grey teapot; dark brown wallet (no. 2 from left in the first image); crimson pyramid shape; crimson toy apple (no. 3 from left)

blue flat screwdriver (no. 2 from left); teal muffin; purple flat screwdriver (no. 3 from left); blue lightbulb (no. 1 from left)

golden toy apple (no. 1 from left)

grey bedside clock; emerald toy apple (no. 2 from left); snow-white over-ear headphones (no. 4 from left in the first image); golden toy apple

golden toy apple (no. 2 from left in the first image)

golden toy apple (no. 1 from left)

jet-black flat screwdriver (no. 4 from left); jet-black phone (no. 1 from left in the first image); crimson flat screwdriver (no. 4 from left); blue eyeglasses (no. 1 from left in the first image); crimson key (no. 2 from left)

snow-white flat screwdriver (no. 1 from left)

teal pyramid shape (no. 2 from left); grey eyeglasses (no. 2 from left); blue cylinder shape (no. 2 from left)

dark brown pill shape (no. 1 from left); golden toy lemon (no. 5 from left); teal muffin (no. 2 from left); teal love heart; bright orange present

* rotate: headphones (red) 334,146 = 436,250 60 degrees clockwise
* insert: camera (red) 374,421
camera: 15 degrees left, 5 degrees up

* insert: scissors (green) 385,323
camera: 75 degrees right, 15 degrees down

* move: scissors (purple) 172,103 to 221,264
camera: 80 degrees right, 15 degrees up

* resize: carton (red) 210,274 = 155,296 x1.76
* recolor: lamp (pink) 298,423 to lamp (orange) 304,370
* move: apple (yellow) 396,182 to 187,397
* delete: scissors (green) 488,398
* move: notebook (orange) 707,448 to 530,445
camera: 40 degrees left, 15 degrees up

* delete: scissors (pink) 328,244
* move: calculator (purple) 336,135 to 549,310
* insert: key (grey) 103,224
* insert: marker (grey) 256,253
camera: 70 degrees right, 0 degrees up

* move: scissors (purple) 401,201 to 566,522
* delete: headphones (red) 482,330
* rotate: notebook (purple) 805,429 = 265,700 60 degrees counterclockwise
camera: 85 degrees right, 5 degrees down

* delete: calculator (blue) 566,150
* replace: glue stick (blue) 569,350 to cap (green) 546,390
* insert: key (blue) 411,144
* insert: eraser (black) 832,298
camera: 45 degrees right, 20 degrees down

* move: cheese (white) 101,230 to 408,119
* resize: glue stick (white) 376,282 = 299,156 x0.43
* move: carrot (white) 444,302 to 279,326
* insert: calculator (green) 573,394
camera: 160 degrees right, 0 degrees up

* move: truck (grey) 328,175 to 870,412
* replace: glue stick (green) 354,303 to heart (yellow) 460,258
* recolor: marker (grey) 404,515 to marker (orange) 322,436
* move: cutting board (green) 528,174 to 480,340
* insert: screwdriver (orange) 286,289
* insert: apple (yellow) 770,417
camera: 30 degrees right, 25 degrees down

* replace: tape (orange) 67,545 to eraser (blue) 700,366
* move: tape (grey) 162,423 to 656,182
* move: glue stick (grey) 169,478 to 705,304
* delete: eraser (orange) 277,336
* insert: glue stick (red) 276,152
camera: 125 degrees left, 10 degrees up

Work item – Every record above needs to be restated exactly.

Completed exercise –
grey teapot; dark brown wallet (no. 2 from left in the first image); crimson pyramid shape; crimson toy apple (no. 3 from left)

blue flat screwdriver (no. 2 from left); teal muffin; purple flat screwdriver (no. 3 from left); blue lightbulb (no. 1 from left)

golden toy apple (no. 1 from left)

grey bedside clock; emerald toy apple (no. 2 from left); snow-white over-ear headphones (no. 4 from left in the first image); golden toy apple

golden toy apple (no. 2 from left in the first image)

golden toy apple (no. 1 from left)

jet-black flat screwdriver (no. 4 from left); jet-black phone (no. 1 from left in the first image); crimson flat screwdriver (no. 4 from left); blue eyeglasses (no. 1 from left in the first image); crimson key (no. 2 from left)

snow-white flat screwdriver (no. 1 from left)

teal pyramid shape (no. 2 from left); grey eyeglasses (no. 2 from left); blue cylinder shape (no. 2 from left)

dark brown pill shape (no. 1 from left); golden toy lemon (no. 5 from left); teal muffin (no. 2 from left); teal love heart; bright orange present

* rotate: headphones (red) 334,146 = 436,250 60 degrees clockwise
* insert: camera (red) 374,421
camera: 15 degrees left, 5 degrees up

* insert: scissors (green) 385,323
camera: 75 degrees right, 15 degrees down

* move: scissors (purple) 172,103 to 221,264
camera: 80 degrees right, 15 degrees up

* resize: carton (red) 210,274 = 155,296 x1.76
* recolor: lamp (pink) 298,423 to lamp (orange) 304,370
* move: apple (yellow) 396,182 to 187,397
* delete: scissors (green) 488,398
* move: notebook (orange) 707,448 to 530,445
camera: 40 degrees left, 15 degrees up

* delete: scissors (pink) 328,244
* move: calculator (purple) 336,135 to 549,310
* insert: key (grey) 103,224
* insert: marker (grey) 256,253
camera: 70 degrees right, 0 degrees up

* move: scissors (purple) 401,201 to 566,522
* delete: headphones (red) 482,330
* rotate: notebook (purple) 805,429 = 265,700 60 degrees counterclockwise
camera: 85 degrees right, 5 degrees down

* delete: calculator (blue) 566,150
* replace: glue stick (blue) 569,350 to cap (green) 546,390
* insert: key (blue) 411,144
* insert: eraser (black) 832,298
camera: 45 degrees right, 20 degrees down

* move: cheese (white) 101,230 to 408,119
* resize: glue stick (white) 376,282 = 299,156 x0.43
* move: carrot (white) 444,302 to 279,326
* insert: calculator (green) 573,394
camera: 160 degrees right, 0 degrees up

* move: truck (grey) 328,175 to 870,412
* replace: glue stick (green) 354,303 to heart (yellow) 460,258
* recolor: marker (grey) 404,515 to marker (orange) 322,436
* move: cutting board (green) 528,174 to 480,340
* insert: screwdriver (orange) 286,289
* insert: apple (yellow) 770,417
camera: 30 degrees right, 25 degrees down

* replace: tape (orange) 67,545 to eraser (blue) 700,366
* move: tape (grey) 162,423 to 656,182
* move: glue stick (grey) 169,478 to 705,304
* delete: eraser (orange) 277,336
* insert: glue stick (red) 276,152
camera: 125 degrees left, 10 degrees up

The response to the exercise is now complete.